Scene images with change listings
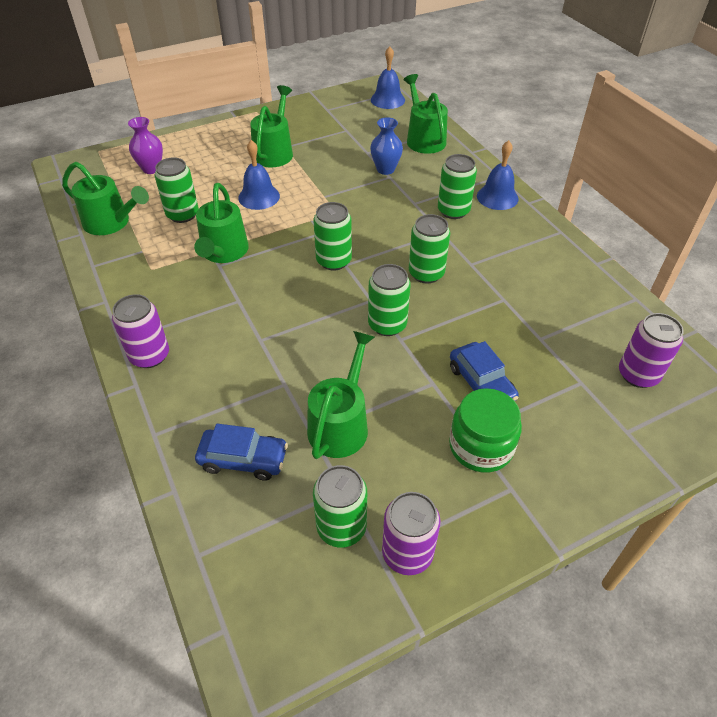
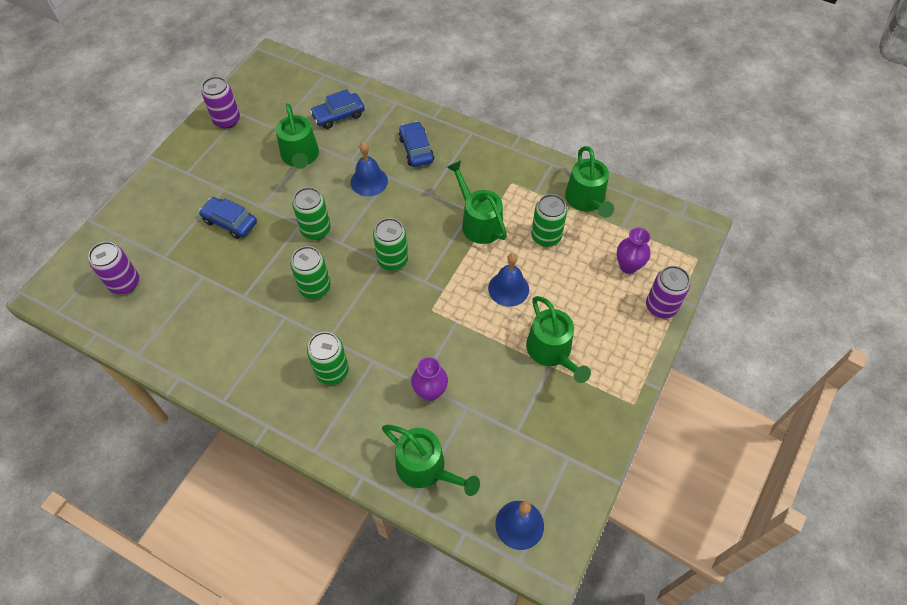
camera: 145 degrees right, 10 degrees up
(111, 222) = (586, 200): green watering can -> green watering can turned 90 degrees counterclockwise
(149, 356) = (444, 134): purple can -> purple can (661, 307)
(200, 354) = (416, 150): none -> blue car
(341, 527) = (266, 114): green can -> none
(385, 169) = (430, 391): blue vase -> purple vase
(481, 446) = (213, 185): green jar -> none
(497, 197) = (301, 415): blue bell -> blue bell (369, 181)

**WORK ITEM**. Only the text of the entries above, transcribed exactly, should be given; leave out pictures.

**EXERCISE ANSWER**.
camera: 145 degrees right, 10 degrees up
(111, 222) = (586, 200): green watering can -> green watering can turned 90 degrees counterclockwise
(149, 356) = (444, 134): purple can -> purple can (661, 307)
(200, 354) = (416, 150): none -> blue car
(341, 527) = (266, 114): green can -> none
(385, 169) = (430, 391): blue vase -> purple vase
(481, 446) = (213, 185): green jar -> none
(497, 197) = (301, 415): blue bell -> blue bell (369, 181)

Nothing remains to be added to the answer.